**Data for this task:**
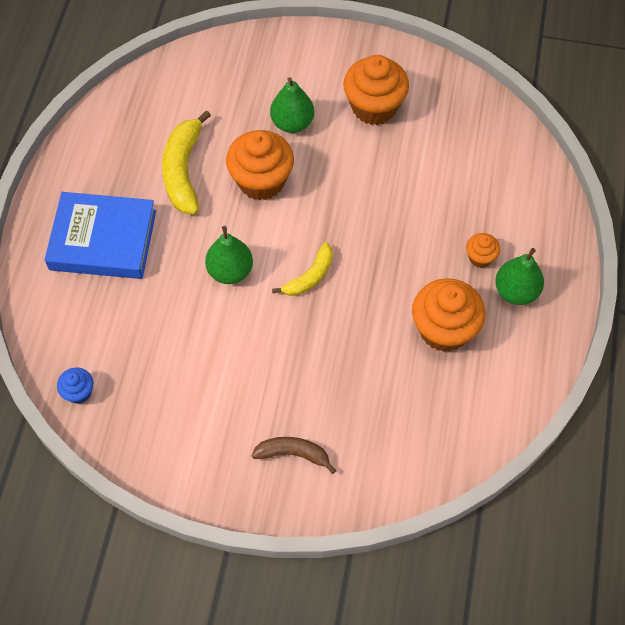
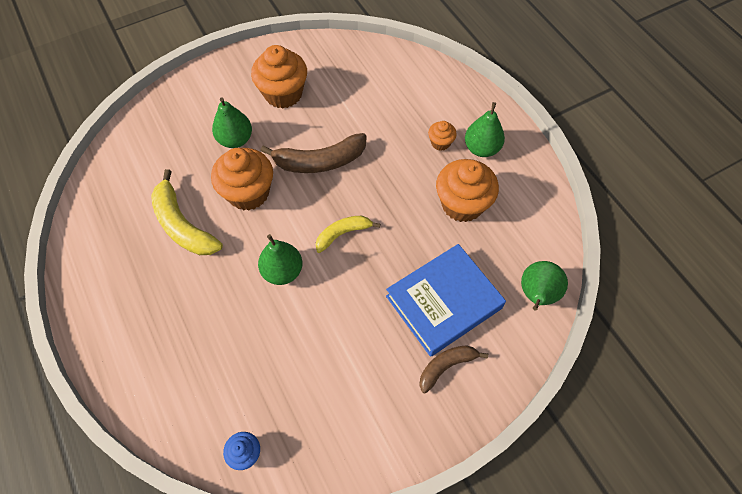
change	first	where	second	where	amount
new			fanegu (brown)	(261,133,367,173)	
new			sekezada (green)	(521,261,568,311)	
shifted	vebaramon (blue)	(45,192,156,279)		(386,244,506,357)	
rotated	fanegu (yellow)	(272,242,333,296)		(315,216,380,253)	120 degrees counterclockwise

**Work request:** Copy every record verbatim while leaving each picture out.

**Answer section:**
change	first	where	second	where	amount
new			fanegu (brown)	(261,133,367,173)	
new			sekezada (green)	(521,261,568,311)	
shifted	vebaramon (blue)	(45,192,156,279)		(386,244,506,357)	
rotated	fanegu (yellow)	(272,242,333,296)		(315,216,380,253)	120 degrees counterclockwise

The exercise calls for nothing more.